──────── Input data
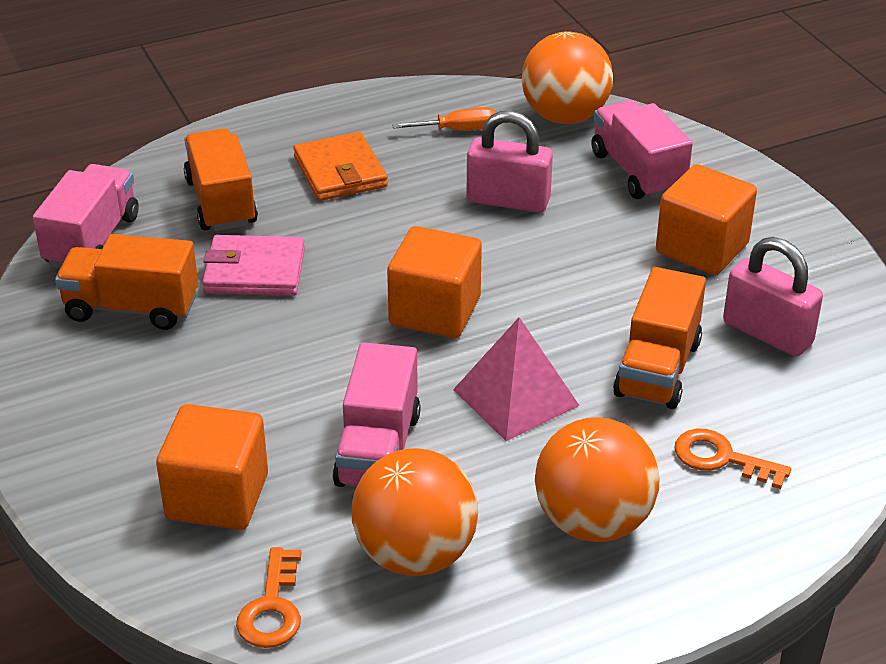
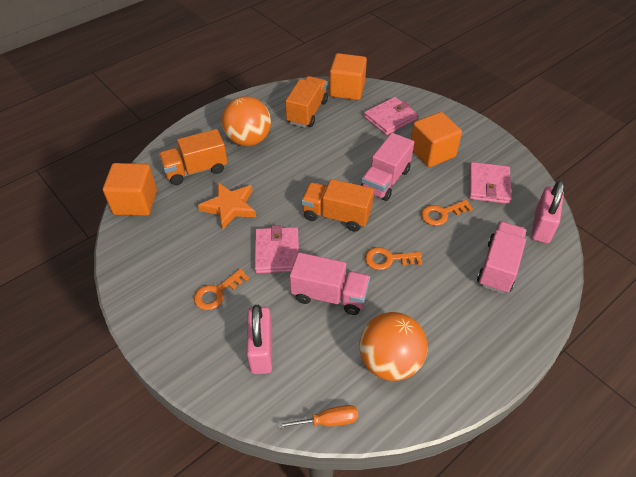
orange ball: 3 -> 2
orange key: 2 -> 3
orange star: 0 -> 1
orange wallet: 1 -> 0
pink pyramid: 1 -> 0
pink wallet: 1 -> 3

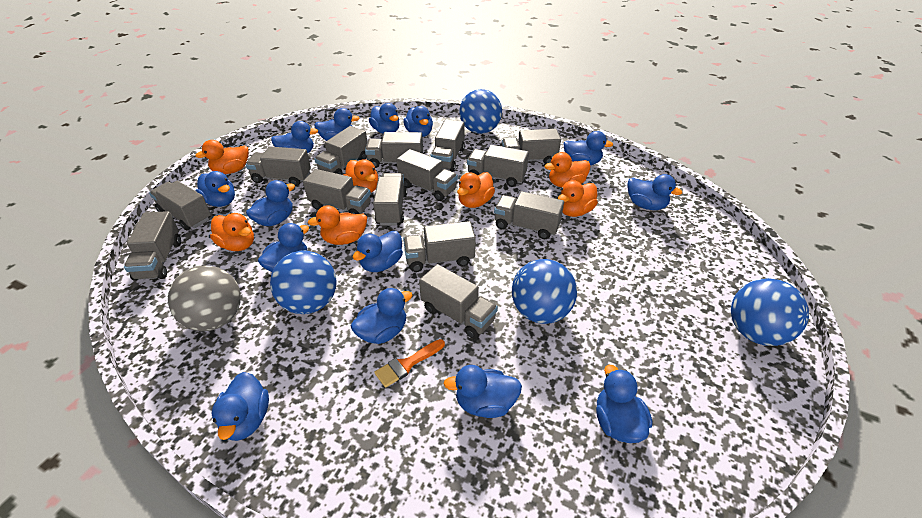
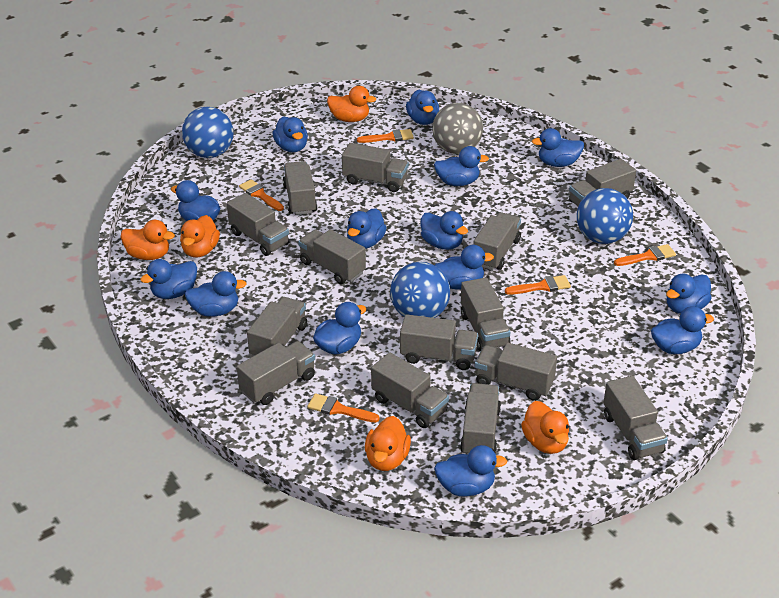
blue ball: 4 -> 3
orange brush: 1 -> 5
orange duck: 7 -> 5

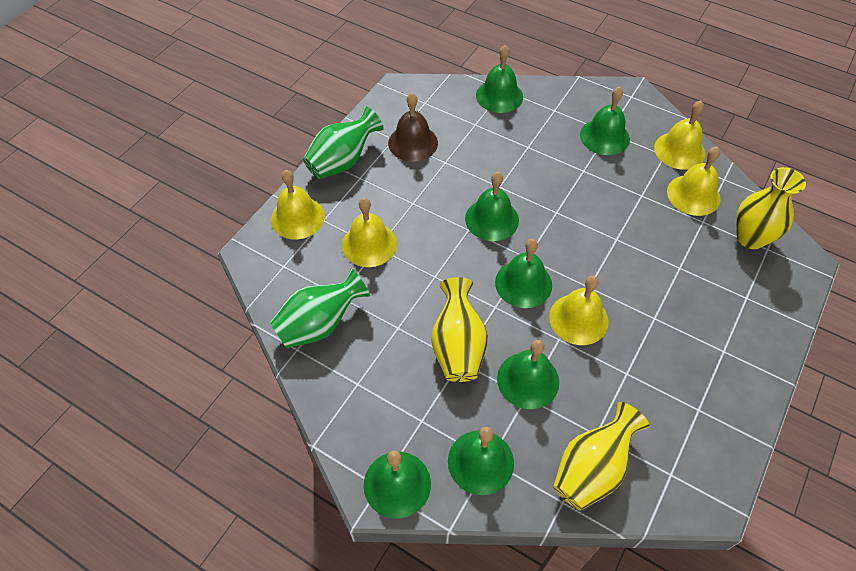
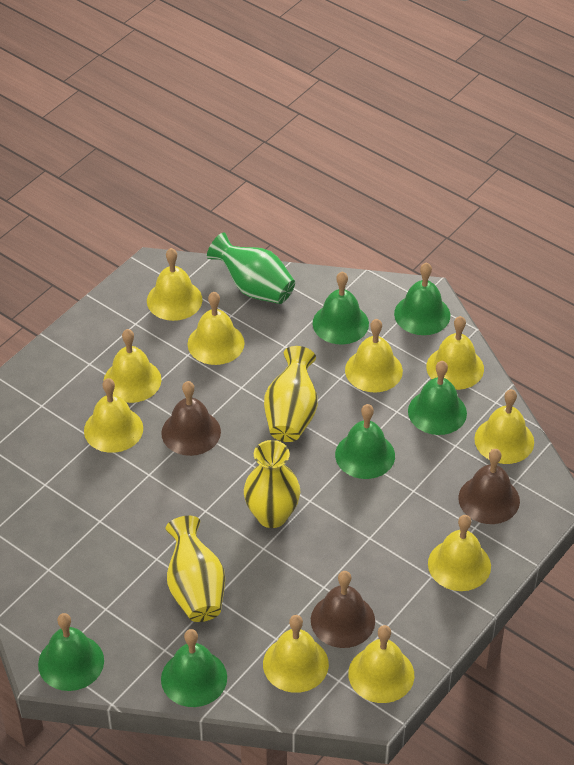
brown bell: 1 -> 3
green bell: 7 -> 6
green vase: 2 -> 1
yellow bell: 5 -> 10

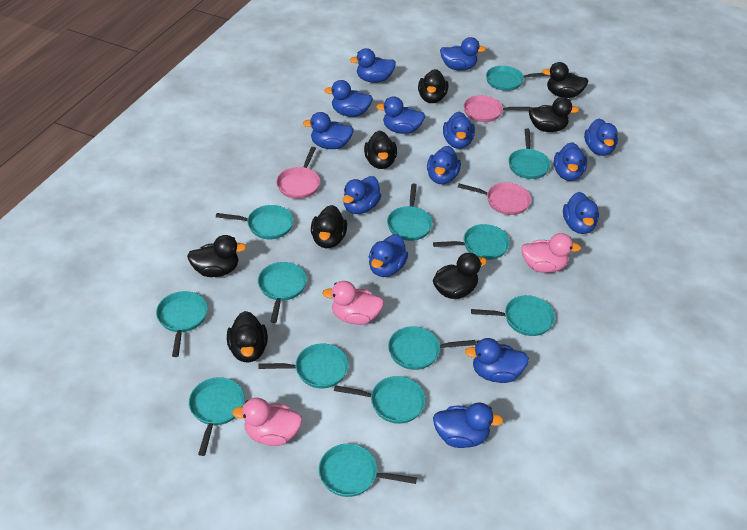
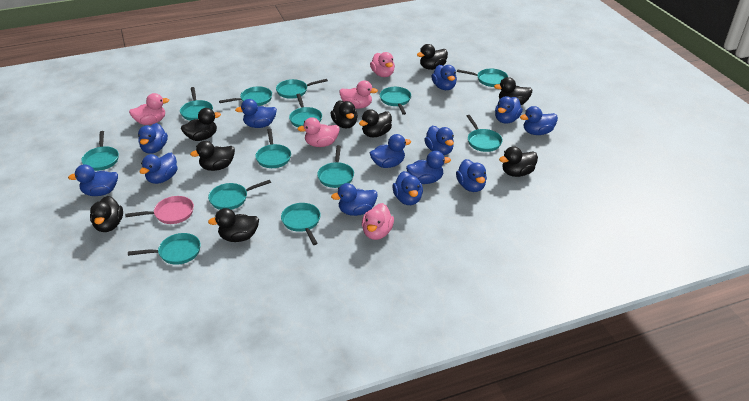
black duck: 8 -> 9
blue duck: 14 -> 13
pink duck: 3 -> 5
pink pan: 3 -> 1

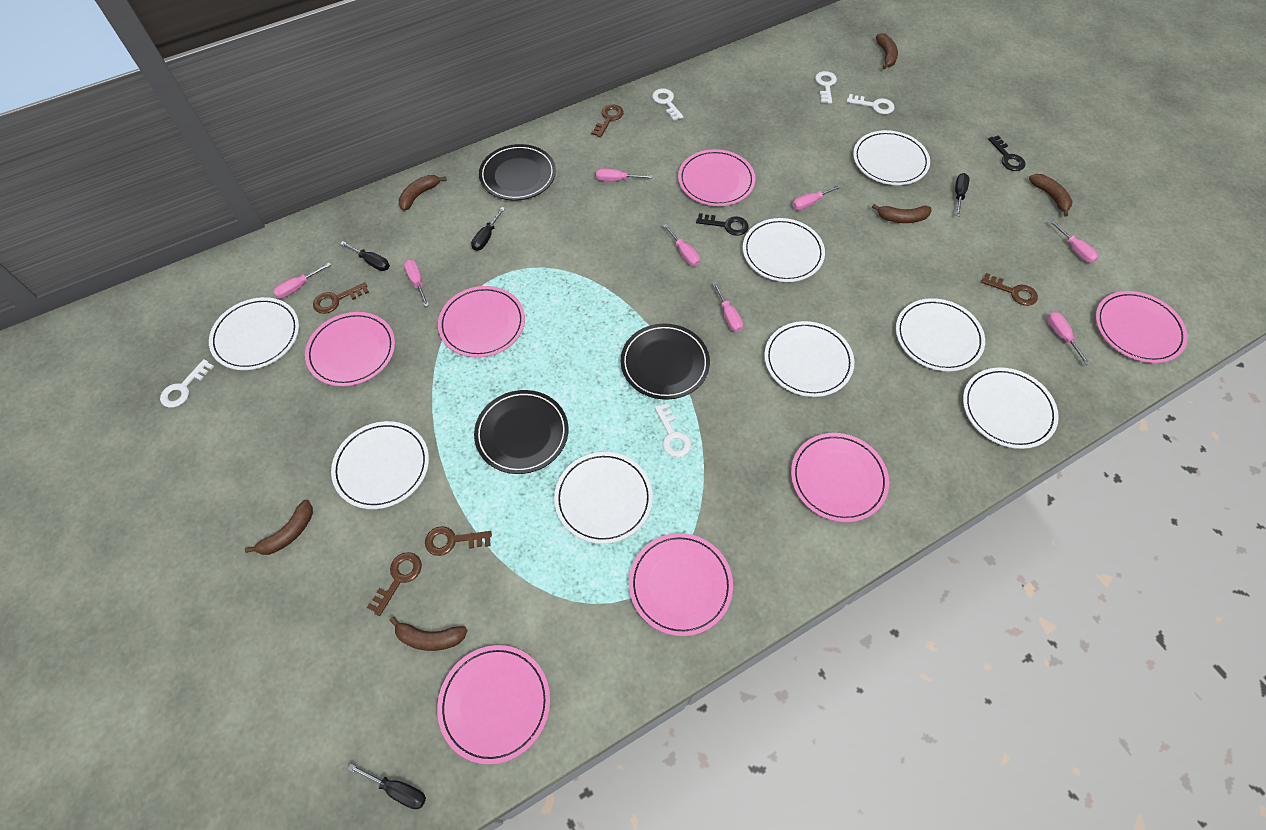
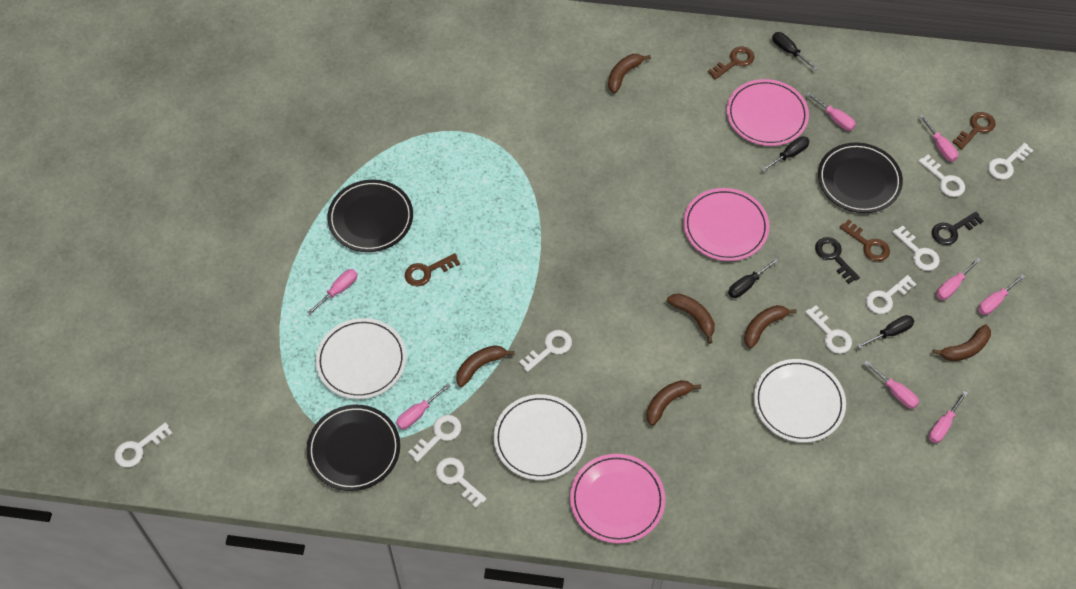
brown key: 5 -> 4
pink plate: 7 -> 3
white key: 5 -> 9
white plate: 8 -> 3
────────────────
■ What you need to do:
Show, from the entries above, every line that includes the string "duck".

■ Result of this exercise:
orange duck: 7 -> 5
black duck: 8 -> 9
blue duck: 14 -> 13
pink duck: 3 -> 5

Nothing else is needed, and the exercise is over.